--- START ---
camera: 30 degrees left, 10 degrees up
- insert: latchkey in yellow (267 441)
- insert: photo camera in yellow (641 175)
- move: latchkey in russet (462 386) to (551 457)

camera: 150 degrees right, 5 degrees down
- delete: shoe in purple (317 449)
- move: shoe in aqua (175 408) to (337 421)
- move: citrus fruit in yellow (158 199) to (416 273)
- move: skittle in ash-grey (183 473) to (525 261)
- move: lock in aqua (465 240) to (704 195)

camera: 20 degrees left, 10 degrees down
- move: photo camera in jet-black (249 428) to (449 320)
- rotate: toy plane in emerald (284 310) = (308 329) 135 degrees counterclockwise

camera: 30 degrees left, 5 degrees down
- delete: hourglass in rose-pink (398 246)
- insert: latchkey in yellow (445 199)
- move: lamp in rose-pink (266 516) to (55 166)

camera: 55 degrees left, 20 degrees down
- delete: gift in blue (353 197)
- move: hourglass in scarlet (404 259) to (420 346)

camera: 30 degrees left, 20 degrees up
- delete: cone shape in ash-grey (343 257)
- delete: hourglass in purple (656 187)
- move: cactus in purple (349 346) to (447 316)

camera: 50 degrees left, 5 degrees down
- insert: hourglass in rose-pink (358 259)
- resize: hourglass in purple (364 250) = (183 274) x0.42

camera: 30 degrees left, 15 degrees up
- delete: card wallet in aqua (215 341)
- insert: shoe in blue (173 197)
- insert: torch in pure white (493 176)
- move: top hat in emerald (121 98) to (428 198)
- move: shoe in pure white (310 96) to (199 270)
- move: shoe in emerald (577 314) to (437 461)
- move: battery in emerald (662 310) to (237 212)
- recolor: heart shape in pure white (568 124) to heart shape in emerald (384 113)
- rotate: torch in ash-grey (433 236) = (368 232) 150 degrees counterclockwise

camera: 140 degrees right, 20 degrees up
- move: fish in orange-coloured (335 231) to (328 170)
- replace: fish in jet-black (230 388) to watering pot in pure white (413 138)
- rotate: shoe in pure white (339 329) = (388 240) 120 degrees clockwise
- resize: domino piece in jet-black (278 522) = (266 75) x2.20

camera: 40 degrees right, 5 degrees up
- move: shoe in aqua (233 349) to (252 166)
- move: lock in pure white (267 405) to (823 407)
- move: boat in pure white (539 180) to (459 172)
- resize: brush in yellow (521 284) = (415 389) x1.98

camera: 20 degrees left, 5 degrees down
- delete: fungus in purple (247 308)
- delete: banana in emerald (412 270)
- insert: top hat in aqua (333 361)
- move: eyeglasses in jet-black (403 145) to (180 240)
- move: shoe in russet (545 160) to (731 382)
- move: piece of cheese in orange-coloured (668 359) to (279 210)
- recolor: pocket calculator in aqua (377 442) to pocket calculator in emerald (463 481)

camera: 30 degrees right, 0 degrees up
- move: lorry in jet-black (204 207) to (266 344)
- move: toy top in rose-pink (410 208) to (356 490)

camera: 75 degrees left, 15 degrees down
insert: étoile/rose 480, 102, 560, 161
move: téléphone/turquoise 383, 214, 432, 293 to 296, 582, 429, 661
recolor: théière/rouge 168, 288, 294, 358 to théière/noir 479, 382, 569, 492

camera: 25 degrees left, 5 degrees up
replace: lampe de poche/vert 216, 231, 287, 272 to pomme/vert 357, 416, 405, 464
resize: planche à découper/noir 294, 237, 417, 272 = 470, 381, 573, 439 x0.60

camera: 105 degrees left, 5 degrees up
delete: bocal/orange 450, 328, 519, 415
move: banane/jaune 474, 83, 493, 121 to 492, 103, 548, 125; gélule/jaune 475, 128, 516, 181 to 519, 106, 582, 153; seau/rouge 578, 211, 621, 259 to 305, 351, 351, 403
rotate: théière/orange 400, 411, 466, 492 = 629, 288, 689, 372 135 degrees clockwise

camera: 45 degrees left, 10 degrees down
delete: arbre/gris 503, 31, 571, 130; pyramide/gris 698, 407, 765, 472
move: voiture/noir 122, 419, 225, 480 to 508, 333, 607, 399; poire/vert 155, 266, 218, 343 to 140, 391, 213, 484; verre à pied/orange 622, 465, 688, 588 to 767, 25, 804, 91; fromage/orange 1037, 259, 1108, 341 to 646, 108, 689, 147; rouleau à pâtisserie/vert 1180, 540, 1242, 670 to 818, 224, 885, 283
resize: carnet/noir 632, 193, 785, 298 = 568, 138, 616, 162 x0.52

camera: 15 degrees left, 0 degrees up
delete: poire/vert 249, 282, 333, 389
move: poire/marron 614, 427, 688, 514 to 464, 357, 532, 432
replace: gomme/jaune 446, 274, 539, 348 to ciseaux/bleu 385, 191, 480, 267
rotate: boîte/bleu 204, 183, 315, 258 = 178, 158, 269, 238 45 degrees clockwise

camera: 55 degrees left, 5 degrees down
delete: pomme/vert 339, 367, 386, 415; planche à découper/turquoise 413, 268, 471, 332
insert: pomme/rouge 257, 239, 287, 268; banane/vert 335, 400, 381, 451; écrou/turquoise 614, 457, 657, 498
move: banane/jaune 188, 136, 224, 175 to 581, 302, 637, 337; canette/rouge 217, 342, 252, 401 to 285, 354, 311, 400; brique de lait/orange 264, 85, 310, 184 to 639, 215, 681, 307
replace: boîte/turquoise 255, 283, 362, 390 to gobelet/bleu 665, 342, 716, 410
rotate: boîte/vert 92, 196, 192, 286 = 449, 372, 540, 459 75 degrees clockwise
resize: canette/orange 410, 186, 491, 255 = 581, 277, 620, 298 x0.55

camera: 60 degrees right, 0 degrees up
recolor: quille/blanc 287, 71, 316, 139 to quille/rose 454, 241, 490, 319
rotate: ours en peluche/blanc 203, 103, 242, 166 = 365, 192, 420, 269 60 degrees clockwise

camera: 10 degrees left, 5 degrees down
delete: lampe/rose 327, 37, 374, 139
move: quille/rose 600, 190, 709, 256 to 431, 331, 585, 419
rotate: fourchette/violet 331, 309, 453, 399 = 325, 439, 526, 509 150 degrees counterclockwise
--- END ---
## EXERCISE GOAL
Would you set down all of the entries again, word for word?

## ANSWER FOR THIS EXERCISE
camera: 30 degrees left, 10 degrees up
- insert: latchkey in yellow (267 441)
- insert: photo camera in yellow (641 175)
- move: latchkey in russet (462 386) to (551 457)

camera: 150 degrees right, 5 degrees down
- delete: shoe in purple (317 449)
- move: shoe in aqua (175 408) to (337 421)
- move: citrus fruit in yellow (158 199) to (416 273)
- move: skittle in ash-grey (183 473) to (525 261)
- move: lock in aqua (465 240) to (704 195)

camera: 20 degrees left, 10 degrees down
- move: photo camera in jet-black (249 428) to (449 320)
- rotate: toy plane in emerald (284 310) = (308 329) 135 degrees counterclockwise

camera: 30 degrees left, 5 degrees down
- delete: hourglass in rose-pink (398 246)
- insert: latchkey in yellow (445 199)
- move: lamp in rose-pink (266 516) to (55 166)

camera: 55 degrees left, 20 degrees down
- delete: gift in blue (353 197)
- move: hourglass in scarlet (404 259) to (420 346)

camera: 30 degrees left, 20 degrees up
- delete: cone shape in ash-grey (343 257)
- delete: hourglass in purple (656 187)
- move: cactus in purple (349 346) to (447 316)

camera: 50 degrees left, 5 degrees down
- insert: hourglass in rose-pink (358 259)
- resize: hourglass in purple (364 250) = (183 274) x0.42

camera: 30 degrees left, 15 degrees up
- delete: card wallet in aqua (215 341)
- insert: shoe in blue (173 197)
- insert: torch in pure white (493 176)
- move: top hat in emerald (121 98) to (428 198)
- move: shoe in pure white (310 96) to (199 270)
- move: shoe in emerald (577 314) to (437 461)
- move: battery in emerald (662 310) to (237 212)
- recolor: heart shape in pure white (568 124) to heart shape in emerald (384 113)
- rotate: torch in ash-grey (433 236) = (368 232) 150 degrees counterclockwise

camera: 140 degrees right, 20 degrees up
- move: fish in orange-coloured (335 231) to (328 170)
- replace: fish in jet-black (230 388) to watering pot in pure white (413 138)
- rotate: shoe in pure white (339 329) = (388 240) 120 degrees clockwise
- resize: domino piece in jet-black (278 522) = (266 75) x2.20

camera: 40 degrees right, 5 degrees up
- move: shoe in aqua (233 349) to (252 166)
- move: lock in pure white (267 405) to (823 407)
- move: boat in pure white (539 180) to (459 172)
- resize: brush in yellow (521 284) = (415 389) x1.98

camera: 20 degrees left, 5 degrees down
- delete: fungus in purple (247 308)
- delete: banana in emerald (412 270)
- insert: top hat in aqua (333 361)
- move: eyeglasses in jet-black (403 145) to (180 240)
- move: shoe in russet (545 160) to (731 382)
- move: piece of cheese in orange-coloured (668 359) to (279 210)
- recolor: pocket calculator in aqua (377 442) to pocket calculator in emerald (463 481)

camera: 30 degrees right, 0 degrees up
- move: lorry in jet-black (204 207) to (266 344)
- move: toy top in rose-pink (410 208) to (356 490)

camera: 75 degrees left, 15 degrees down
insert: étoile/rose 480, 102, 560, 161
move: téléphone/turquoise 383, 214, 432, 293 to 296, 582, 429, 661
recolor: théière/rouge 168, 288, 294, 358 to théière/noir 479, 382, 569, 492

camera: 25 degrees left, 5 degrees up
replace: lampe de poche/vert 216, 231, 287, 272 to pomme/vert 357, 416, 405, 464
resize: planche à découper/noir 294, 237, 417, 272 = 470, 381, 573, 439 x0.60

camera: 105 degrees left, 5 degrees up
delete: bocal/orange 450, 328, 519, 415
move: banane/jaune 474, 83, 493, 121 to 492, 103, 548, 125; gélule/jaune 475, 128, 516, 181 to 519, 106, 582, 153; seau/rouge 578, 211, 621, 259 to 305, 351, 351, 403
rotate: théière/orange 400, 411, 466, 492 = 629, 288, 689, 372 135 degrees clockwise

camera: 45 degrees left, 10 degrees down
delete: arbre/gris 503, 31, 571, 130; pyramide/gris 698, 407, 765, 472
move: voiture/noir 122, 419, 225, 480 to 508, 333, 607, 399; poire/vert 155, 266, 218, 343 to 140, 391, 213, 484; verre à pied/orange 622, 465, 688, 588 to 767, 25, 804, 91; fromage/orange 1037, 259, 1108, 341 to 646, 108, 689, 147; rouleau à pâtisserie/vert 1180, 540, 1242, 670 to 818, 224, 885, 283
resize: carnet/noir 632, 193, 785, 298 = 568, 138, 616, 162 x0.52

camera: 15 degrees left, 0 degrees up
delete: poire/vert 249, 282, 333, 389
move: poire/marron 614, 427, 688, 514 to 464, 357, 532, 432
replace: gomme/jaune 446, 274, 539, 348 to ciseaux/bleu 385, 191, 480, 267
rotate: boîte/bleu 204, 183, 315, 258 = 178, 158, 269, 238 45 degrees clockwise

camera: 55 degrees left, 5 degrees down
delete: pomme/vert 339, 367, 386, 415; planche à découper/turquoise 413, 268, 471, 332
insert: pomme/rouge 257, 239, 287, 268; banane/vert 335, 400, 381, 451; écrou/turquoise 614, 457, 657, 498
move: banane/jaune 188, 136, 224, 175 to 581, 302, 637, 337; canette/rouge 217, 342, 252, 401 to 285, 354, 311, 400; brique de lait/orange 264, 85, 310, 184 to 639, 215, 681, 307
replace: boîte/turquoise 255, 283, 362, 390 to gobelet/bleu 665, 342, 716, 410
rotate: boîte/vert 92, 196, 192, 286 = 449, 372, 540, 459 75 degrees clockwise
resize: canette/orange 410, 186, 491, 255 = 581, 277, 620, 298 x0.55

camera: 60 degrees right, 0 degrees up
recolor: quille/blanc 287, 71, 316, 139 to quille/rose 454, 241, 490, 319
rotate: ours en peluche/blanc 203, 103, 242, 166 = 365, 192, 420, 269 60 degrees clockwise

camera: 10 degrees left, 5 degrees down
delete: lampe/rose 327, 37, 374, 139
move: quille/rose 600, 190, 709, 256 to 431, 331, 585, 419
rotate: fourchette/violet 331, 309, 453, 399 = 325, 439, 526, 509 150 degrees counterclockwise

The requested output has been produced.